● WHAT THE TASK REQUIRES
Quote every line of the data below verbatim, omitting the pictures.

● RECORDS
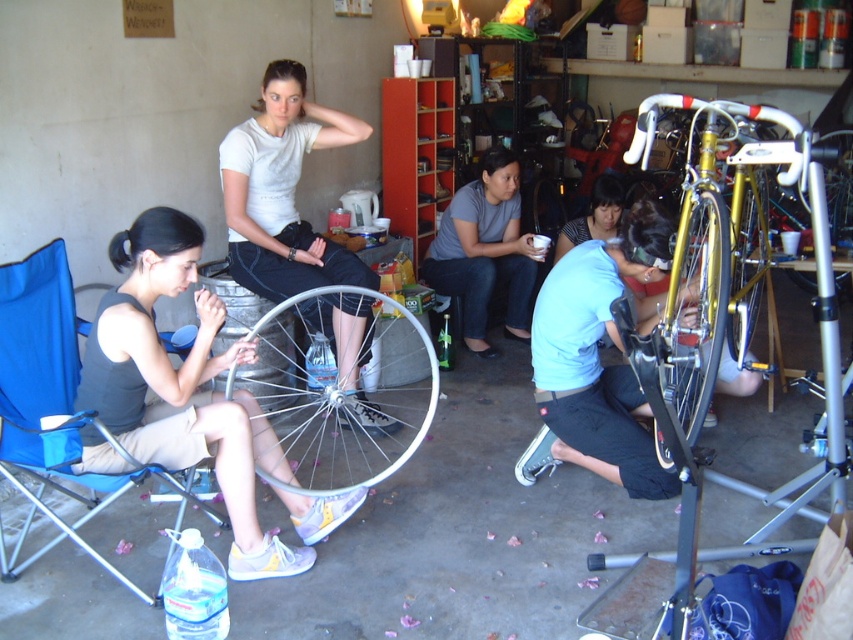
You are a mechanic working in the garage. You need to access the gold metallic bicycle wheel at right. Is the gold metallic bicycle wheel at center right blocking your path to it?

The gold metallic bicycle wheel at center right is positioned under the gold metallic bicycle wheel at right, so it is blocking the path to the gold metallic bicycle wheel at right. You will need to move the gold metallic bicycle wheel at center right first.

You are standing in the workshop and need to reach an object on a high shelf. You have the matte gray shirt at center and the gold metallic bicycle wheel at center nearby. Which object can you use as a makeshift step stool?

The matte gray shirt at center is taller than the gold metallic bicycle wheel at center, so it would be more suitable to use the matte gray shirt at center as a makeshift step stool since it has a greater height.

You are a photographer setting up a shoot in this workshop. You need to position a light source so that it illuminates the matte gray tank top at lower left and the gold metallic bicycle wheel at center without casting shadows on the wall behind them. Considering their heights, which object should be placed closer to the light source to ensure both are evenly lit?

● ANSWER SPACE
You are a mechanic working in the garage. You need to access the gold metallic bicycle wheel at right. Is the gold metallic bicycle wheel at center right blocking your path to it?

The gold metallic bicycle wheel at center right is positioned under the gold metallic bicycle wheel at right, so it is blocking the path to the gold metallic bicycle wheel at right. You will need to move the gold metallic bicycle wheel at center right first.

You are standing in the workshop and need to reach an object on a high shelf. You have the matte gray shirt at center and the gold metallic bicycle wheel at center nearby. Which object can you use as a makeshift step stool?

The matte gray shirt at center is taller than the gold metallic bicycle wheel at center, so it would be more suitable to use the matte gray shirt at center as a makeshift step stool since it has a greater height.

You are a photographer setting up a shoot in this workshop. You need to position a light source so that it illuminates the matte gray tank top at lower left and the gold metallic bicycle wheel at center without casting shadows on the wall behind them. Considering their heights, which object should be placed closer to the light source to ensure both are evenly lit?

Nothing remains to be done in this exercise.